___ The input ___

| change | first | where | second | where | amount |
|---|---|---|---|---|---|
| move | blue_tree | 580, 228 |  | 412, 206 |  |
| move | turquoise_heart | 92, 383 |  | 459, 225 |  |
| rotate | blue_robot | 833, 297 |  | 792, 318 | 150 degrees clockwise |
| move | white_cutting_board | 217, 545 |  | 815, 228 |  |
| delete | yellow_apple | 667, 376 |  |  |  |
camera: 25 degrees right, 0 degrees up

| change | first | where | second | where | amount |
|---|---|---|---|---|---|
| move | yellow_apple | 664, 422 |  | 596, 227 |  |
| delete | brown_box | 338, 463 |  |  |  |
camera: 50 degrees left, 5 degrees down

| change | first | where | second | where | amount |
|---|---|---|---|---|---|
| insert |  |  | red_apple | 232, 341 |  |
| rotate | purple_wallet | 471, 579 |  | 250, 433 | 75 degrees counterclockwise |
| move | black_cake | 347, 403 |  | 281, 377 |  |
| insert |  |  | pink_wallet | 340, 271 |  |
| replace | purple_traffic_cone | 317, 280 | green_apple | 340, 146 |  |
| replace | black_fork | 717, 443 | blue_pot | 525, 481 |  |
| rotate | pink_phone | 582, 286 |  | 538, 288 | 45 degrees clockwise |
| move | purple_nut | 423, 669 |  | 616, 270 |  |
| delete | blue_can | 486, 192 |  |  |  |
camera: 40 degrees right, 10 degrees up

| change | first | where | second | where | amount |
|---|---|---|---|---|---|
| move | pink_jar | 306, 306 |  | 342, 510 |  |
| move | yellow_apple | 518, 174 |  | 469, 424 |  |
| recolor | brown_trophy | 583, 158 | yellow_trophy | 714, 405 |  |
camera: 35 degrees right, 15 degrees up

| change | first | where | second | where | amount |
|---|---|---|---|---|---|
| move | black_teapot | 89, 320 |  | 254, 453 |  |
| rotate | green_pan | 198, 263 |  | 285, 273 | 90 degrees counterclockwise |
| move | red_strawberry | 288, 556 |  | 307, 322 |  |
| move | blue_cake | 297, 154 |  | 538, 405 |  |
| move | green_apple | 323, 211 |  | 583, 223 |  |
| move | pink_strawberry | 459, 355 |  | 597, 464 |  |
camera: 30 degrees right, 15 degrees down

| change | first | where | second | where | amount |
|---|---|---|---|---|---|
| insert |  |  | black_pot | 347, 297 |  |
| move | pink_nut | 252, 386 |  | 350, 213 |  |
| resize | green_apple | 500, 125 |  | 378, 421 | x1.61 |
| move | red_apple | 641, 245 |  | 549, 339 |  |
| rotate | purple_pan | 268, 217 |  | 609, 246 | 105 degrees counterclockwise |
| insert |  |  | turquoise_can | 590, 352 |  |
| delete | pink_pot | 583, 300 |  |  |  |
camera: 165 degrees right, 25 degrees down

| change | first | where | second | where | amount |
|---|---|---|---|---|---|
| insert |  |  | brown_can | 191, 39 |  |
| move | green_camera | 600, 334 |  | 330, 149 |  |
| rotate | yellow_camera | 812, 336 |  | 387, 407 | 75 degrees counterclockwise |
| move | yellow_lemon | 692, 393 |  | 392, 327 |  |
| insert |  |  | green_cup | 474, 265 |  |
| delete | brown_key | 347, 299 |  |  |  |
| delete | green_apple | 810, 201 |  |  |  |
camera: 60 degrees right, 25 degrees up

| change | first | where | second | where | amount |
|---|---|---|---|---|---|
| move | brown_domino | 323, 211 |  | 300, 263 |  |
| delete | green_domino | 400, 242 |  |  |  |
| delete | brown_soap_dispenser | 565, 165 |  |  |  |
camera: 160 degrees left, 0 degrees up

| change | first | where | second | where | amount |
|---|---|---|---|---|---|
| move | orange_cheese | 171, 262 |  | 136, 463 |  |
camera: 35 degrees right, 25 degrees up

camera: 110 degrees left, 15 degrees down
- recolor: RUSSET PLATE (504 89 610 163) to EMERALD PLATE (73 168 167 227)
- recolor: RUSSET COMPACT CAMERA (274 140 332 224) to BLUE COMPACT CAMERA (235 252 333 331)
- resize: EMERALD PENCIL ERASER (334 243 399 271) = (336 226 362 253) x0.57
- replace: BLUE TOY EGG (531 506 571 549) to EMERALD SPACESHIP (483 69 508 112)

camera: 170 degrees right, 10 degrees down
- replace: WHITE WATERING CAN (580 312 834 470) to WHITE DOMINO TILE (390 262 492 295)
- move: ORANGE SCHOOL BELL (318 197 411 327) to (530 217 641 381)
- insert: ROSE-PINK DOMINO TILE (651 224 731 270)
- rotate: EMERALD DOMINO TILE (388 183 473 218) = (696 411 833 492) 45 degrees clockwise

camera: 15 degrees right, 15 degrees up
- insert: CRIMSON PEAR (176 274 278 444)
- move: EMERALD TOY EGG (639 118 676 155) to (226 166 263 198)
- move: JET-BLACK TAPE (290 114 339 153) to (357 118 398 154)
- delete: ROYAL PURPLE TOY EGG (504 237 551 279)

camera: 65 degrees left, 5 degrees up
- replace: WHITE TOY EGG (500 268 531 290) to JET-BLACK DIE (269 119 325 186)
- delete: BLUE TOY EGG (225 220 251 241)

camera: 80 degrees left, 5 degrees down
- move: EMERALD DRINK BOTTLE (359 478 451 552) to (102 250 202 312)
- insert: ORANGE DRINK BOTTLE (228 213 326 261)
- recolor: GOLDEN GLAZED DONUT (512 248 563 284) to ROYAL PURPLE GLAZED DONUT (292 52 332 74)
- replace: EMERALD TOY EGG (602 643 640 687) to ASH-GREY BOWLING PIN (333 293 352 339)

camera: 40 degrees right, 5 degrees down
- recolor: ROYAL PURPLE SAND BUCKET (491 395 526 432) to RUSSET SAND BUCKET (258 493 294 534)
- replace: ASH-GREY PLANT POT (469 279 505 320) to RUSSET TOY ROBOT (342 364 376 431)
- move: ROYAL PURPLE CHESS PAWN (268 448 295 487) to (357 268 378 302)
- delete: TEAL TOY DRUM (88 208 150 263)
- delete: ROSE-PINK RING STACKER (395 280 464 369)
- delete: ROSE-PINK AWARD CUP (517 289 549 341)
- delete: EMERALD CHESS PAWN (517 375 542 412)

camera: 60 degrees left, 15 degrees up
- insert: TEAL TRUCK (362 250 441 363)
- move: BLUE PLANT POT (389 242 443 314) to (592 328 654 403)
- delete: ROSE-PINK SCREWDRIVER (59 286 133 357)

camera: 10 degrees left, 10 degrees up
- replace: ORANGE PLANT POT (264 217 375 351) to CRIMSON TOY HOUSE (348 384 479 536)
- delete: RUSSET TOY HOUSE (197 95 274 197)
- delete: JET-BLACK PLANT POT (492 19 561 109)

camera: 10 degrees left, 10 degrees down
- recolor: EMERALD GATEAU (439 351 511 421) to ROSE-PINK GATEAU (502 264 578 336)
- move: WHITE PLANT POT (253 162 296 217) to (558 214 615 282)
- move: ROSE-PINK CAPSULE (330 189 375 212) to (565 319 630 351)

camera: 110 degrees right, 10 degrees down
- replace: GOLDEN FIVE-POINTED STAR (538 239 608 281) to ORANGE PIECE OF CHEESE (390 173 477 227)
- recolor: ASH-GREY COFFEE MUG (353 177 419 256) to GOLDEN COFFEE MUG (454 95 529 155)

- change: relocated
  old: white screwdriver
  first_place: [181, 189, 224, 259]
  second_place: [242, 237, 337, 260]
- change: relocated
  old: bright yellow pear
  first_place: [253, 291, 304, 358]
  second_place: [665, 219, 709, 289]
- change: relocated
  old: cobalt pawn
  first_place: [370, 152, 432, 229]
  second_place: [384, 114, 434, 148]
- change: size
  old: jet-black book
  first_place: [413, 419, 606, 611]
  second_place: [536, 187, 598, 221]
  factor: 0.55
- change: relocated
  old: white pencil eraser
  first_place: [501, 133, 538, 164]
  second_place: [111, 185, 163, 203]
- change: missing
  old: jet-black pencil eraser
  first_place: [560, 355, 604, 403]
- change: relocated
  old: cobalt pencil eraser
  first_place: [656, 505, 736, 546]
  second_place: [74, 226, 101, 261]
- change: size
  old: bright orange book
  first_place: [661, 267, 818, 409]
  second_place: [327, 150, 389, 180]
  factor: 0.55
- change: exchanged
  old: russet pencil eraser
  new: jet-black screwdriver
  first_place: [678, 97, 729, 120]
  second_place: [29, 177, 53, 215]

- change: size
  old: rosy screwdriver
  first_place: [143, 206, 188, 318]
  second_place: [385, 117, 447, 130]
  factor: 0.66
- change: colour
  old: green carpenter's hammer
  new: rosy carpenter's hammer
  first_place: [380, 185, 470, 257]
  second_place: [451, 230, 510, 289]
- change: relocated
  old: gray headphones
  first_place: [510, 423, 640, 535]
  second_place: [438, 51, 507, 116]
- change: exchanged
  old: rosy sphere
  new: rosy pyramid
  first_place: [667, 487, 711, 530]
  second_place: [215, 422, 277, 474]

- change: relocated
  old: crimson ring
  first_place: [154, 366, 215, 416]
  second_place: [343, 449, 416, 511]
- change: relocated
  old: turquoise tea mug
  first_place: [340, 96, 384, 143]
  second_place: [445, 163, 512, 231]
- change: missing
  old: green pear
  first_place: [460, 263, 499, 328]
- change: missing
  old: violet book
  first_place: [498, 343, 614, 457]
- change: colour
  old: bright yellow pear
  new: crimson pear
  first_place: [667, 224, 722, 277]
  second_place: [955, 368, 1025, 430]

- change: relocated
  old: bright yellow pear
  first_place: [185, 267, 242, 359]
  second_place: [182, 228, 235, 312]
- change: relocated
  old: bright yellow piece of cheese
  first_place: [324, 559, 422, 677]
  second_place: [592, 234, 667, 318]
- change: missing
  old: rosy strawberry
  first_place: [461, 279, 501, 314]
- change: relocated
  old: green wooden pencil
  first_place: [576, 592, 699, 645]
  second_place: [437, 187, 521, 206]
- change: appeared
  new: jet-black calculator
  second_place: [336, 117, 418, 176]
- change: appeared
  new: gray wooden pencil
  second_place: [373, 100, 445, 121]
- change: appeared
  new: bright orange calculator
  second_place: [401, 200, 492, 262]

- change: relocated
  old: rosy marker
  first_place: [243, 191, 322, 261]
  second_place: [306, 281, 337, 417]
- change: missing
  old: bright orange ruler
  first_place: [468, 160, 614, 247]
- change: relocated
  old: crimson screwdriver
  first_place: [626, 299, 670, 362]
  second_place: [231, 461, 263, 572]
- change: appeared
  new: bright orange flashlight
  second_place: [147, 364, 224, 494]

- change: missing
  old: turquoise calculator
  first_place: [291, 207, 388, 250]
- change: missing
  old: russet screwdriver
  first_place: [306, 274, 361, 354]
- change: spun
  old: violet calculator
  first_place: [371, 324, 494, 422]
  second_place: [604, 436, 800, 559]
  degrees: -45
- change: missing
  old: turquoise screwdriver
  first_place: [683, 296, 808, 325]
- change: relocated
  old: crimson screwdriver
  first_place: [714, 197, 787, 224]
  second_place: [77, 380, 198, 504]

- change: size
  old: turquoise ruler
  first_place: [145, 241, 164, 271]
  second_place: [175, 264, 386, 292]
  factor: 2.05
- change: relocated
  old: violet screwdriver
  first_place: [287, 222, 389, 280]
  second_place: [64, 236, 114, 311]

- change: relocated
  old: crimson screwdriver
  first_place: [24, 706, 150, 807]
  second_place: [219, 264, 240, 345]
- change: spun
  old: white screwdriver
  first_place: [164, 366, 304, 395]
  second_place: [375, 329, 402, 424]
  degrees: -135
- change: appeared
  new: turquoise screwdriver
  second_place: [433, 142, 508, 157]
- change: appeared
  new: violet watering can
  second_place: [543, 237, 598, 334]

___

— Activity —
All that belongs in your answer is the stretch of entries above from the line with "camera: 110 degrees left, 15 degrees down" through the line with "- resize: EMERALD", printed exactly.

— Result of this exercise —
camera: 110 degrees left, 15 degrees down
- recolor: RUSSET PLATE (504 89 610 163) to EMERALD PLATE (73 168 167 227)
- recolor: RUSSET COMPACT CAMERA (274 140 332 224) to BLUE COMPACT CAMERA (235 252 333 331)
- resize: EMERALD PENCIL ERASER (334 243 399 271) = (336 226 362 253) x0.57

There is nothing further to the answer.